* PROBLEM TO WORK ON *
Print all of the entries exactly, minus the pictures.

* PROVIDED RECORDS *
╔══
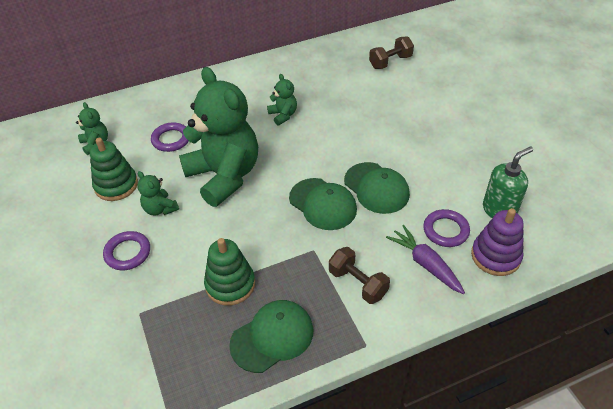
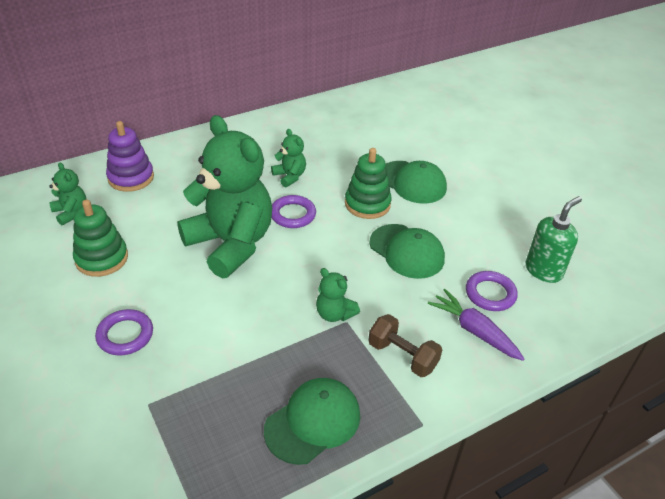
camera: 10 degrees left, 5 degrees down
(160, 209) = (159, 283): green teddy bear -> green teddy bear (334, 314)
(171, 139) = (162, 205): purple ring -> purple ring (293, 214)
(230, 284) = (254, 365): green stacking toy -> green stacking toy (367, 204)
(323, 204) = (349, 271): green cap -> green cap (412, 182)
(390, 62) = (400, 119): brown dumbbell -> none
(495, 256) = (548, 319): purple stacking toy -> purple stacking toy (131, 178)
╚══
* YOUR RESPONSE *
camera: 10 degrees left, 5 degrees down
(160, 209) = (159, 283): green teddy bear -> green teddy bear (334, 314)
(171, 139) = (162, 205): purple ring -> purple ring (293, 214)
(230, 284) = (254, 365): green stacking toy -> green stacking toy (367, 204)
(323, 204) = (349, 271): green cap -> green cap (412, 182)
(390, 62) = (400, 119): brown dumbbell -> none
(495, 256) = (548, 319): purple stacking toy -> purple stacking toy (131, 178)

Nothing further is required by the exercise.